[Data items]
::::::::
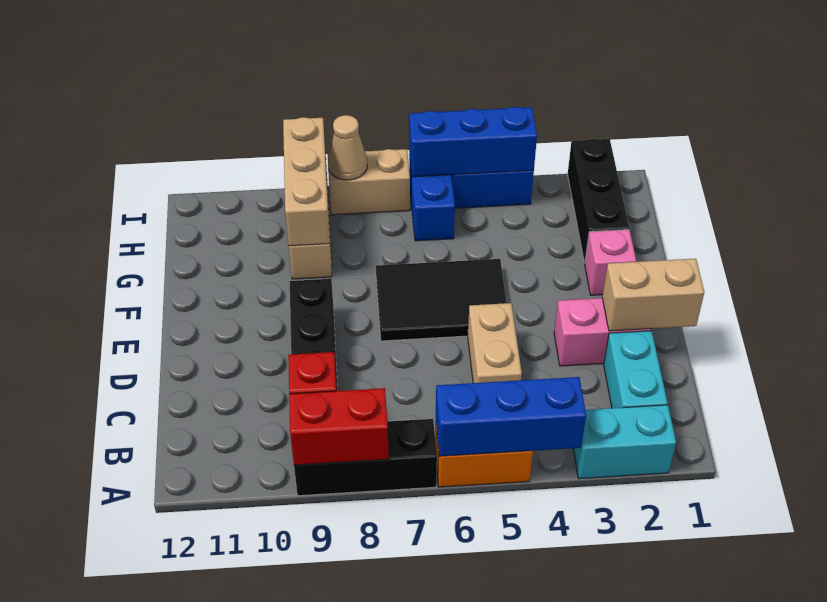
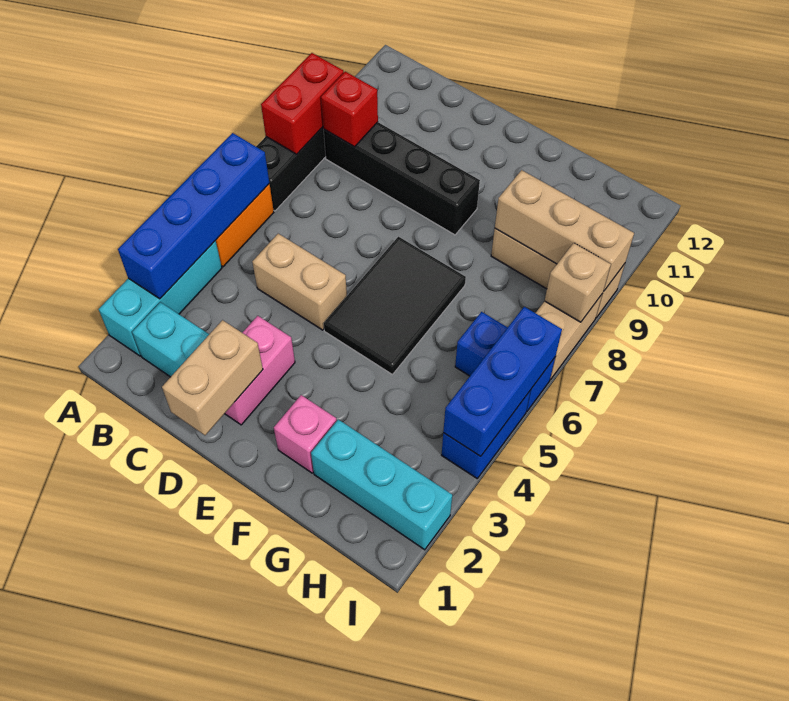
cyan brick A2:A3 level 1 -> cyan brick A2:A4 level 1
blue brick A4:A6 level 2 -> blue brick A3:A6 level 2
black brick G2:I2 level 1 -> cyan brick G2:I2 level 1
tan cone I8 level 2 -> tan brick I8 level 2

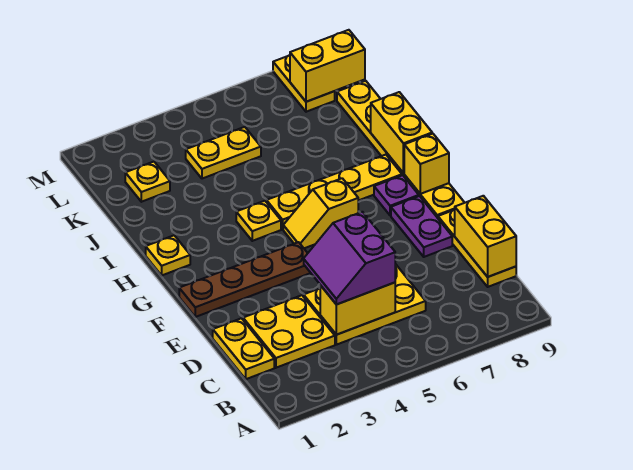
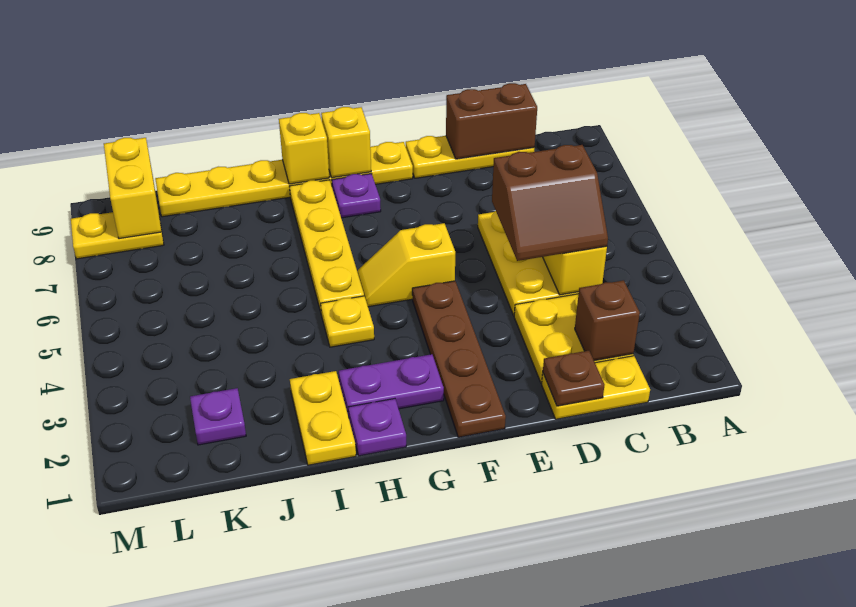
none -> brown brick C2 level 2
purple slope C4:D5 level 3 top 5 -> brown slope C4:D5 level 3 top 5
yellow brick C9:D9 level 2 -> brown brick C9:D9 level 2
none -> brown plate D1 level 2
purple plate E8:F8 level 1 -> purple plate G2:H2 level 1
yellow slope G5:G6 level 1 top 6 -> yellow slope F5:G5 level 1 top F
yellow plate H1 level 1 -> purple plate H1 level 1
yellow brick H9:I9 level 2 -> yellow brick H9 level 2
yellow plate K2 level 1 -> purple plate K2 level 1
yellow plate K4:K5 level 1 -> yellow plate I1:I2 level 1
::::::::
What you will do:
What is needed is a word-for-word restatement of every line from the one with "none -> brown brick C2 level 2" to the end of the entries above.

Task solution:
none -> brown brick C2 level 2
purple slope C4:D5 level 3 top 5 -> brown slope C4:D5 level 3 top 5
yellow brick C9:D9 level 2 -> brown brick C9:D9 level 2
none -> brown plate D1 level 2
purple plate E8:F8 level 1 -> purple plate G2:H2 level 1
yellow slope G5:G6 level 1 top 6 -> yellow slope F5:G5 level 1 top F
yellow plate H1 level 1 -> purple plate H1 level 1
yellow brick H9:I9 level 2 -> yellow brick H9 level 2
yellow plate K2 level 1 -> purple plate K2 level 1
yellow plate K4:K5 level 1 -> yellow plate I1:I2 level 1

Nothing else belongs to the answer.